Task statement: Please print, exactly, only the lines in the entries below from the line that has "cafe table: (136, 307) -> (216, 578), added" through the line that has "washing machine: (208, 572)". Pictures don't go in.

Record extracts:
******************************
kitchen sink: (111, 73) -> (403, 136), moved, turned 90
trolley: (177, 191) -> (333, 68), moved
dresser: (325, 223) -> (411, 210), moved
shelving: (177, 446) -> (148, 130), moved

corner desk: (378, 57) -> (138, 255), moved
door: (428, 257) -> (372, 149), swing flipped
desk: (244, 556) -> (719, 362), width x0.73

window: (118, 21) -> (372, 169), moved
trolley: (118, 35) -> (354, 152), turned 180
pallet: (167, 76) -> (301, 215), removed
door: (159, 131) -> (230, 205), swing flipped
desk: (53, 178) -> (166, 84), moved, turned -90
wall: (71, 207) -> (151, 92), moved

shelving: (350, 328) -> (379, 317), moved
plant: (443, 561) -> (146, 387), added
******************************
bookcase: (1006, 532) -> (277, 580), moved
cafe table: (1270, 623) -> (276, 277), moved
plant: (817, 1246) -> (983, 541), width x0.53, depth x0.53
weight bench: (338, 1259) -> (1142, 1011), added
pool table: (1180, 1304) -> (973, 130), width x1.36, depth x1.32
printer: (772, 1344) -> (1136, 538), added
******************************
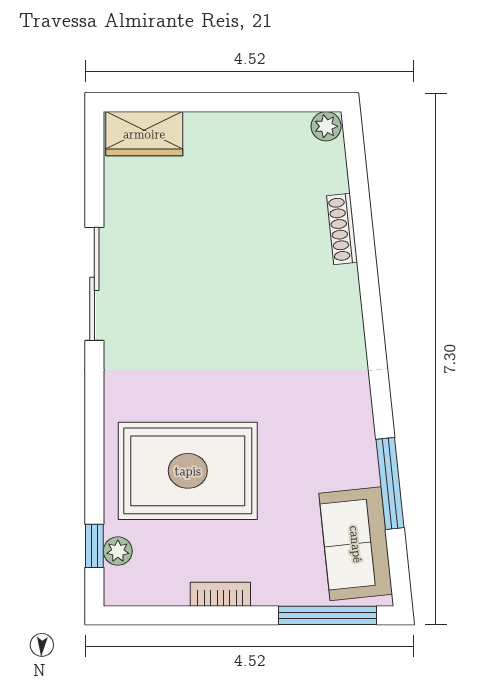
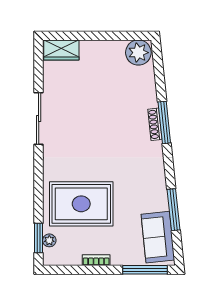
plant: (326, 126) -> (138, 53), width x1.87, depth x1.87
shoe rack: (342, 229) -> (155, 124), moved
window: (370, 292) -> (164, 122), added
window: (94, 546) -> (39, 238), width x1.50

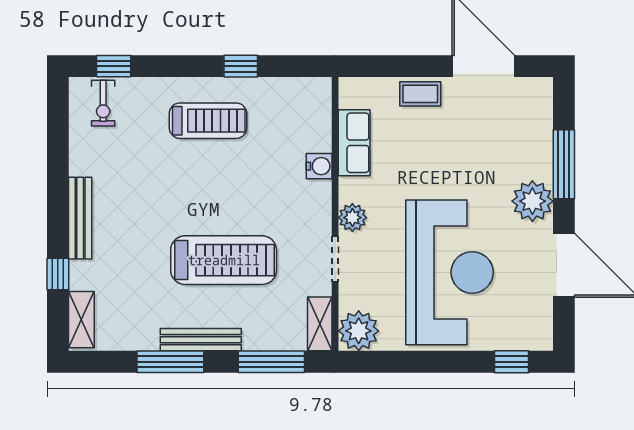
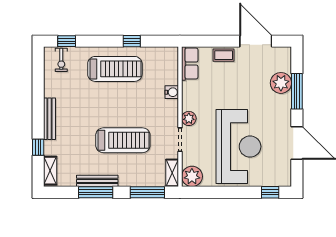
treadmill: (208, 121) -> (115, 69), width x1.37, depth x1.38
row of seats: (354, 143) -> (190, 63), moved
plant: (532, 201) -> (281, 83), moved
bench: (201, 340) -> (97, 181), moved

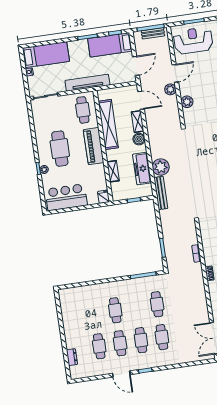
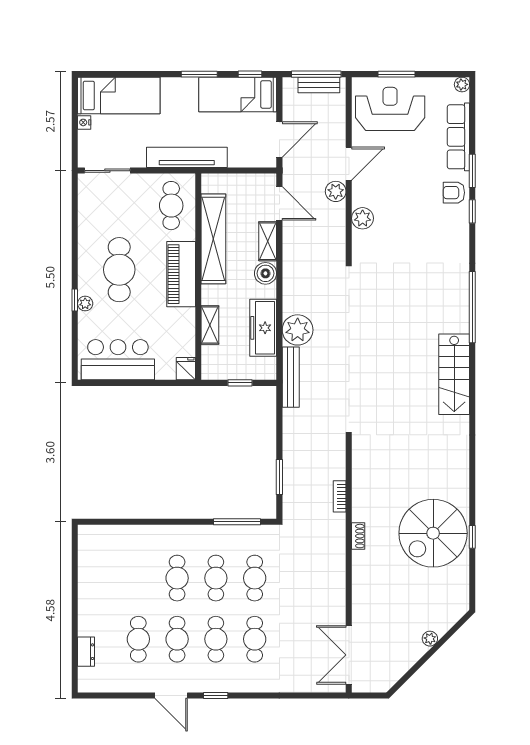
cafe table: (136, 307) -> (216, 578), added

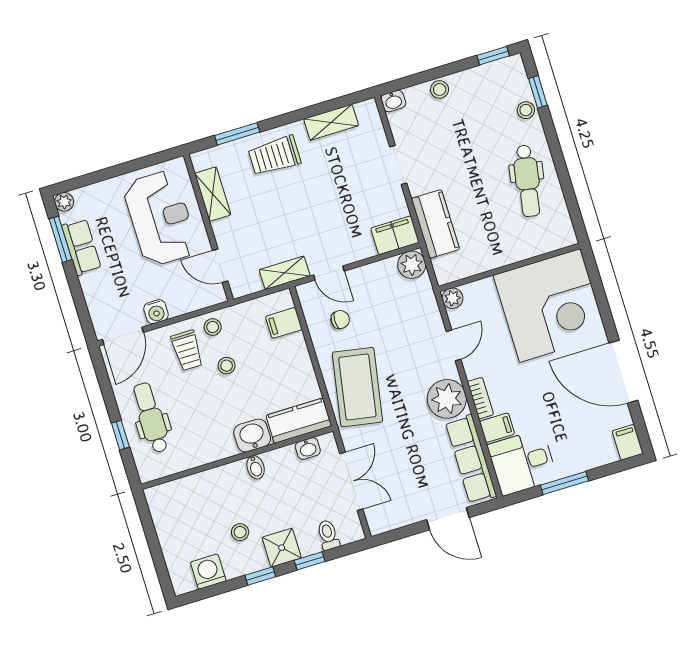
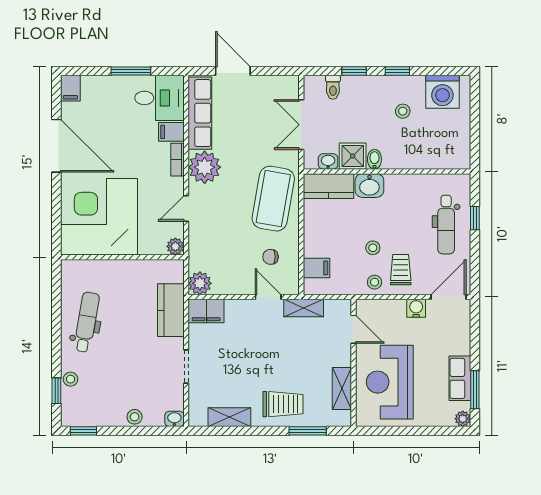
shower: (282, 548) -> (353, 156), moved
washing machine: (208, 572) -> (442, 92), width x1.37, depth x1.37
******************************
Solution to the exercise:
cafe table: (136, 307) -> (216, 578), added

shower: (282, 548) -> (353, 156), moved
washing machine: (208, 572) -> (442, 92), width x1.37, depth x1.37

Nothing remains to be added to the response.